# Aim of the exercise:
Return all the entries exactly, keeping pictures out.

***** Records to process

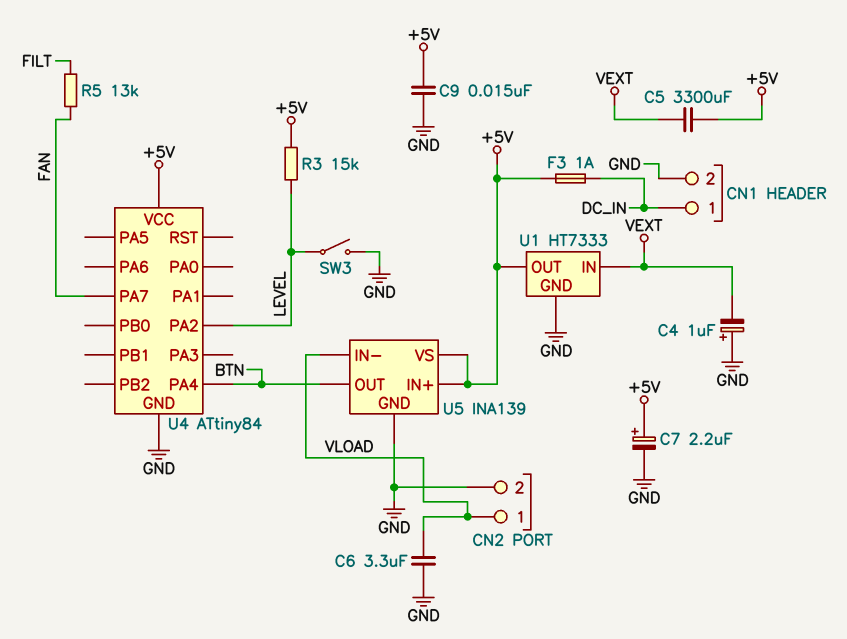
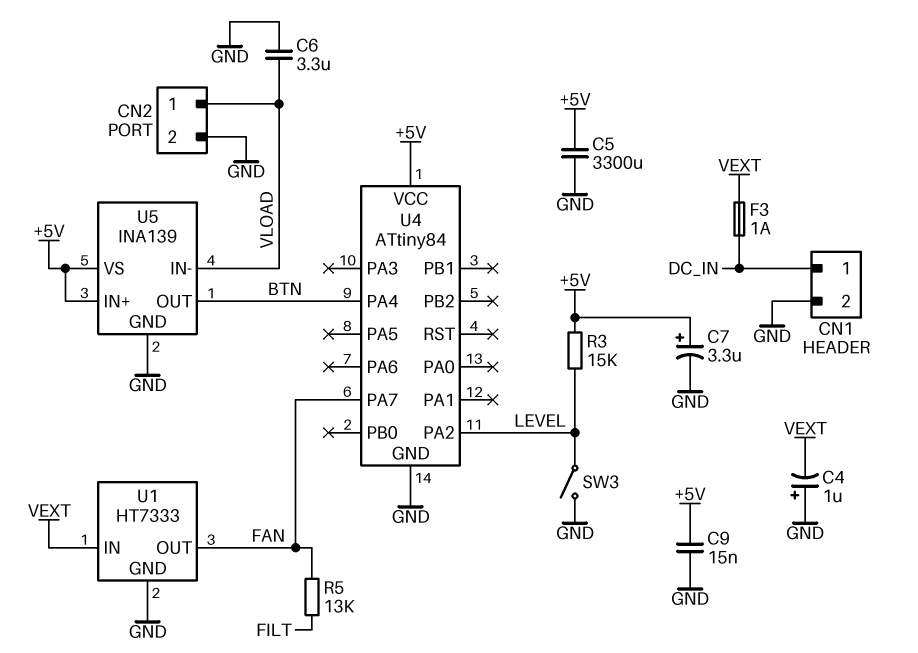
C5: 3300uF (+5V, VEXT) -> 3300uF (+5V, GND)
C7: 2.2uF (plus +5V, minus GND) -> 3.3uF (plus +5V, minus GND)
F3: 1A (+5V, DC_IN) -> 1A (DC_IN, VEXT)
U1 pin OUT: +5V -> FAN

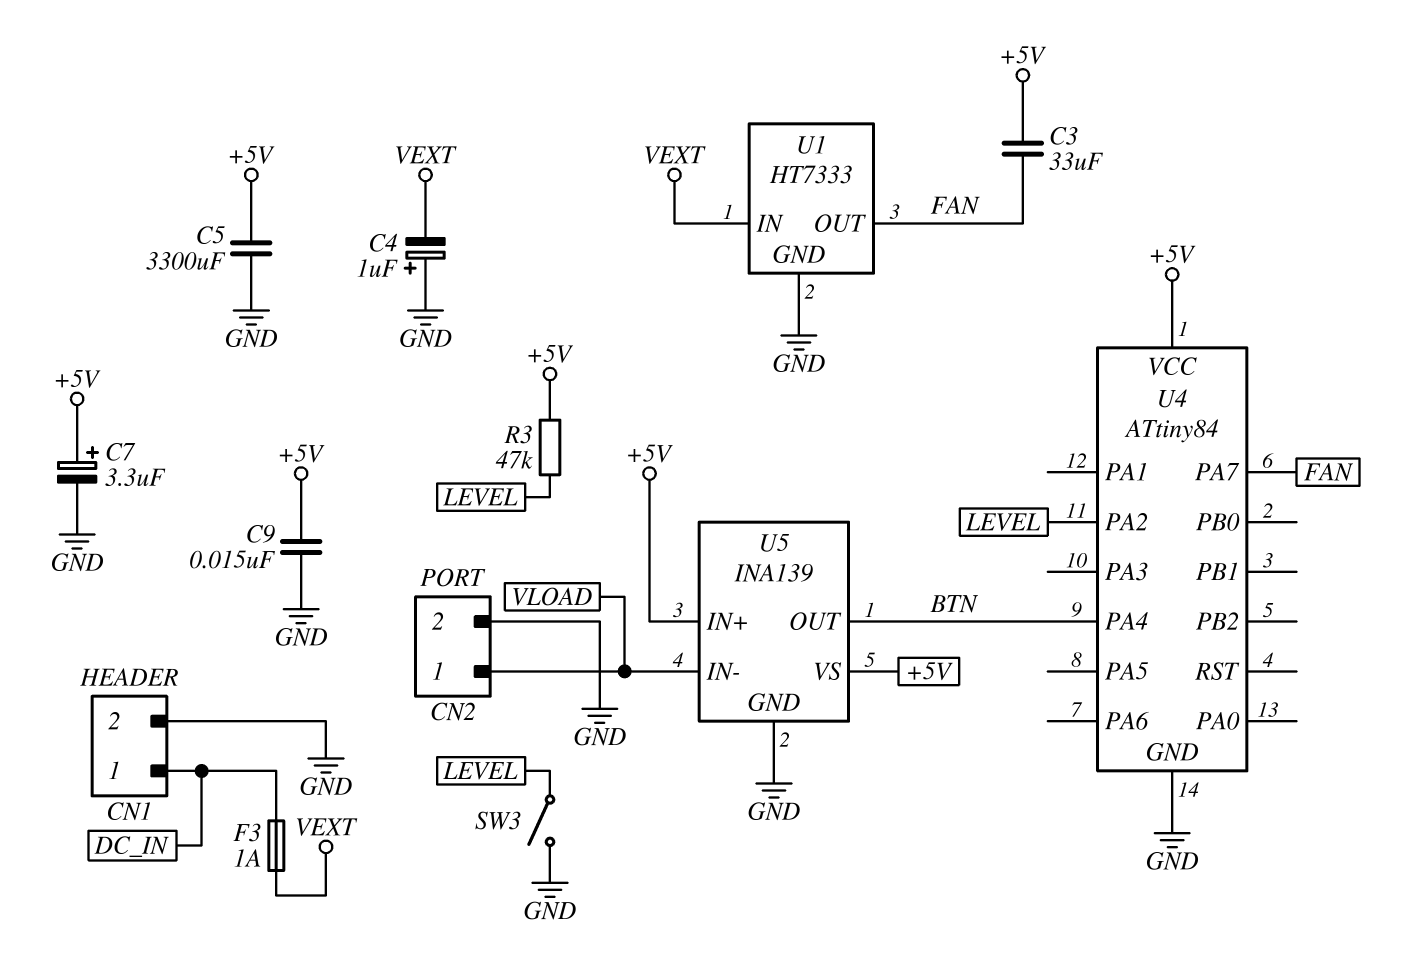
C3: none -> 33uF (+5V, FAN)
C6: 3.3uF (GND, VLOAD) -> none
R3: 15k (+5V, LEVEL) -> 47k (+5V, LEVEL)
R5: 13k (FAN, FILT) -> none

**********

# Result for this exercise:
C5: 3300uF (+5V, VEXT) -> 3300uF (+5V, GND)
C7: 2.2uF (plus +5V, minus GND) -> 3.3uF (plus +5V, minus GND)
F3: 1A (+5V, DC_IN) -> 1A (DC_IN, VEXT)
U1 pin OUT: +5V -> FAN

C3: none -> 33uF (+5V, FAN)
C6: 3.3uF (GND, VLOAD) -> none
R3: 15k (+5V, LEVEL) -> 47k (+5V, LEVEL)
R5: 13k (FAN, FILT) -> none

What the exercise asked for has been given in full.